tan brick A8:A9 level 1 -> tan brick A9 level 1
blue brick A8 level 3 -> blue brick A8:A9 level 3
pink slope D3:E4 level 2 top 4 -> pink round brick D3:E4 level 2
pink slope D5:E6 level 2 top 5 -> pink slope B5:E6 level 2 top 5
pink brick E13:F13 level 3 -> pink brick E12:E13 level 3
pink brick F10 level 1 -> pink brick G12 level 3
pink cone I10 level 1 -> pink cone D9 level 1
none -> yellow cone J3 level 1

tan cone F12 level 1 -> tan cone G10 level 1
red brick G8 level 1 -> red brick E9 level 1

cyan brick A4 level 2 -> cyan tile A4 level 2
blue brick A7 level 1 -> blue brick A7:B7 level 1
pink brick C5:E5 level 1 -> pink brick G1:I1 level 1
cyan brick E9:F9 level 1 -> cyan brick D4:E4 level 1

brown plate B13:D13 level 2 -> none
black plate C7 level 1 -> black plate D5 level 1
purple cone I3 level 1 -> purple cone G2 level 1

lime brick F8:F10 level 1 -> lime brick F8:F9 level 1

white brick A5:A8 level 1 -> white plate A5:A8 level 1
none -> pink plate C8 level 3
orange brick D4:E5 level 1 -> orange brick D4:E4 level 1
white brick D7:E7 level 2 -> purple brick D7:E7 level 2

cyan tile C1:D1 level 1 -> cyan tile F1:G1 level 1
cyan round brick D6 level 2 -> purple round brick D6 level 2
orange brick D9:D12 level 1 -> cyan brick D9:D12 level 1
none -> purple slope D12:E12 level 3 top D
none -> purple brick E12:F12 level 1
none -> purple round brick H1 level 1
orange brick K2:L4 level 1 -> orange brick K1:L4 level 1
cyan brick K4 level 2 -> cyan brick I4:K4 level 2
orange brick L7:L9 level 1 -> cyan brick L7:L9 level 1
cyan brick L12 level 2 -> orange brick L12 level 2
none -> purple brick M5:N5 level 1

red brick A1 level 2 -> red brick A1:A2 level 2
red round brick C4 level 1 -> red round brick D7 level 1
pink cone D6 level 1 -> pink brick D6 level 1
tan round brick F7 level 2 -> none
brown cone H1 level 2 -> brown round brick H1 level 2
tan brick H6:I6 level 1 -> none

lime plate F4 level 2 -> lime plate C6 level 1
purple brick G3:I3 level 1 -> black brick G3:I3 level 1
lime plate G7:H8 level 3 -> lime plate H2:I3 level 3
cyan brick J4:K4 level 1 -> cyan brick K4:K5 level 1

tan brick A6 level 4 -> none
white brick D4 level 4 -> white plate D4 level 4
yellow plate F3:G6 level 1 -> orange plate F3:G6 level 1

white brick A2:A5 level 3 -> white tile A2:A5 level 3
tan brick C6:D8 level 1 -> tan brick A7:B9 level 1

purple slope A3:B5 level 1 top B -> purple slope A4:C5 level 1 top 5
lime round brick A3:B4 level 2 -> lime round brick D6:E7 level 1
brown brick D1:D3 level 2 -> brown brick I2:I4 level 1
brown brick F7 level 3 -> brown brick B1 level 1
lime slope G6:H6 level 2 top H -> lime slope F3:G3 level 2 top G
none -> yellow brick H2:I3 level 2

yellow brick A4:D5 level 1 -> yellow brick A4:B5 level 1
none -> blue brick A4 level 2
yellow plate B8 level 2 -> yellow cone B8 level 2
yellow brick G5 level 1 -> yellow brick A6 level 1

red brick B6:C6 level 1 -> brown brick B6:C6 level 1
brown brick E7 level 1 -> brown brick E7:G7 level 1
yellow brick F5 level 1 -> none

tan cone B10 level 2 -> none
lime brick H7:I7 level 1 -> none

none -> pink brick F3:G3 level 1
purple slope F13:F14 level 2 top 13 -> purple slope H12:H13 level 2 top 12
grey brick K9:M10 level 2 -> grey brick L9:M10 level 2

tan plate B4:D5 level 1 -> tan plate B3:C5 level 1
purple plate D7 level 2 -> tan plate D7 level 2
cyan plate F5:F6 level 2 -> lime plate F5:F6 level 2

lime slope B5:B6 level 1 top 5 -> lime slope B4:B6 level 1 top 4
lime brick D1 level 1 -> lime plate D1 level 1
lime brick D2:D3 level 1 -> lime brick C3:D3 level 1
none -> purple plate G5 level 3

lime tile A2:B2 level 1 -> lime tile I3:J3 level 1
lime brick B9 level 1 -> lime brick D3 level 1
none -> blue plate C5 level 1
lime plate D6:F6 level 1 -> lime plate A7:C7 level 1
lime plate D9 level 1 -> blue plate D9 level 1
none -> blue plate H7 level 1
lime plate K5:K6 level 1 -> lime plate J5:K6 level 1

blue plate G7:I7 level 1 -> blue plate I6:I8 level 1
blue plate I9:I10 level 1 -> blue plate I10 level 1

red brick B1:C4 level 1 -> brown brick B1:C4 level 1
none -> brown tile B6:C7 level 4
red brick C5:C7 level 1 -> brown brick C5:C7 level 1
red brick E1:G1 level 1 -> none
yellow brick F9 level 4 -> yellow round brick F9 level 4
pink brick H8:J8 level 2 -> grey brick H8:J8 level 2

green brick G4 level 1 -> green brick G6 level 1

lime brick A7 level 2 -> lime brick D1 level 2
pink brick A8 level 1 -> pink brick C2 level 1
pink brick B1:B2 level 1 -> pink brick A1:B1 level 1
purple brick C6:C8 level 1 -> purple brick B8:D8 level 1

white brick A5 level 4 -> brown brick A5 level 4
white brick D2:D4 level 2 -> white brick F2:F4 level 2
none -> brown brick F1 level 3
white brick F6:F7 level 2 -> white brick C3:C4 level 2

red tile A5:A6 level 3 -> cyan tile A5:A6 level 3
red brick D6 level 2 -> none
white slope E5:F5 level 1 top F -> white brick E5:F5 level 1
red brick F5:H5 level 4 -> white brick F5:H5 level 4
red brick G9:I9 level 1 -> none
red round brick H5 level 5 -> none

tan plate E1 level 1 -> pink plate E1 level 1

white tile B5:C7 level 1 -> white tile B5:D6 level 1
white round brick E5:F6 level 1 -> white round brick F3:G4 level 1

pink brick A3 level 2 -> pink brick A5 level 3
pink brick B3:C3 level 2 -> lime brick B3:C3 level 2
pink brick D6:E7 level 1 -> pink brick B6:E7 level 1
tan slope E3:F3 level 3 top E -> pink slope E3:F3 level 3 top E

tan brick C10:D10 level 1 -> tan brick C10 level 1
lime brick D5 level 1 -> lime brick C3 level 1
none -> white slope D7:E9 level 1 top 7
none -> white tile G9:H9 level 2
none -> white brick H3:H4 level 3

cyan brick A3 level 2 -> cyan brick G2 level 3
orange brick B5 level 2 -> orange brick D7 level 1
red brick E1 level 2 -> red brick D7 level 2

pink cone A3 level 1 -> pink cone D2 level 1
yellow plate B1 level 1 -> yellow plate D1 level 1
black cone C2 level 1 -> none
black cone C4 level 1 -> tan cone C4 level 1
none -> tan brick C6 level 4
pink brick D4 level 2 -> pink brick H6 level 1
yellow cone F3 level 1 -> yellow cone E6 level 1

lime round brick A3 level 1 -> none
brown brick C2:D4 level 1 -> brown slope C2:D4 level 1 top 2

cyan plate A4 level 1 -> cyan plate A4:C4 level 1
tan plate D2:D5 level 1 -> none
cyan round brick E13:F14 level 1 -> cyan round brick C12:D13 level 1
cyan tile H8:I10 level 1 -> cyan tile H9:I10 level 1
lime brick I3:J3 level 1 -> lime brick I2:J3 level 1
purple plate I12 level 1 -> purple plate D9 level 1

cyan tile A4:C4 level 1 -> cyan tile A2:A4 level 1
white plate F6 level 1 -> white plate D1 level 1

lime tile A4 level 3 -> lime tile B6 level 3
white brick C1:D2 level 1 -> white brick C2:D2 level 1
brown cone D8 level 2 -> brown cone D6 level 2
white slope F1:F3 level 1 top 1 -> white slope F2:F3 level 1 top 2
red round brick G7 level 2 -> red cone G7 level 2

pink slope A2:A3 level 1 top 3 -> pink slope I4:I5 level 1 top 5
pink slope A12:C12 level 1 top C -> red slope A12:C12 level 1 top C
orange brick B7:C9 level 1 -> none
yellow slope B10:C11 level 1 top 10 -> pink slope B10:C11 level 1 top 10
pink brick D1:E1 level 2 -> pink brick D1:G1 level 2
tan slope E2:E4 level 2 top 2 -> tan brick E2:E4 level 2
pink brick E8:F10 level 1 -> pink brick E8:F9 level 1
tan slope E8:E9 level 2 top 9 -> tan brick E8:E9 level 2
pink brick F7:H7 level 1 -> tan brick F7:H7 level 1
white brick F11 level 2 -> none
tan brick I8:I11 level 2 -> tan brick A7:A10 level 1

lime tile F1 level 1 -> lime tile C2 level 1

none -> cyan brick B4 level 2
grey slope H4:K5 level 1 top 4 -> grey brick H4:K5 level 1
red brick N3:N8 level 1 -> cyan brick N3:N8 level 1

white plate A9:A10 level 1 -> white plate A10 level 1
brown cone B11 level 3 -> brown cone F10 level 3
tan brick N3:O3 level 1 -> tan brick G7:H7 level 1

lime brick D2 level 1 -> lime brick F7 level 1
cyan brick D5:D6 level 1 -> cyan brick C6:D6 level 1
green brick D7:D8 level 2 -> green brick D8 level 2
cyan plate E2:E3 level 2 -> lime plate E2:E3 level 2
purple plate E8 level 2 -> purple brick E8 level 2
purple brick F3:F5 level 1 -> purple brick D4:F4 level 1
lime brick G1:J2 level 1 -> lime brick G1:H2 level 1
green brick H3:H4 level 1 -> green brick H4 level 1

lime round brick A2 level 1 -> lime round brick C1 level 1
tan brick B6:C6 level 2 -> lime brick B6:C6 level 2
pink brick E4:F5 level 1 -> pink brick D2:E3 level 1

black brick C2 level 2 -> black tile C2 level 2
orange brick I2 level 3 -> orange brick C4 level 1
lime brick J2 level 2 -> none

----

## ASSIGNMENT
Each line in the entries above, starting at the line with "lime brick D2:D3" and ending at the line with "green brick G4", is to be printed exactly, and only those lines.

## FINISHED EXERCISE
lime brick D2:D3 level 1 -> lime brick C3:D3 level 1
none -> purple plate G5 level 3

lime tile A2:B2 level 1 -> lime tile I3:J3 level 1
lime brick B9 level 1 -> lime brick D3 level 1
none -> blue plate C5 level 1
lime plate D6:F6 level 1 -> lime plate A7:C7 level 1
lime plate D9 level 1 -> blue plate D9 level 1
none -> blue plate H7 level 1
lime plate K5:K6 level 1 -> lime plate J5:K6 level 1

blue plate G7:I7 level 1 -> blue plate I6:I8 level 1
blue plate I9:I10 level 1 -> blue plate I10 level 1

red brick B1:C4 level 1 -> brown brick B1:C4 level 1
none -> brown tile B6:C7 level 4
red brick C5:C7 level 1 -> brown brick C5:C7 level 1
red brick E1:G1 level 1 -> none
yellow brick F9 level 4 -> yellow round brick F9 level 4
pink brick H8:J8 level 2 -> grey brick H8:J8 level 2

green brick G4 level 1 -> green brick G6 level 1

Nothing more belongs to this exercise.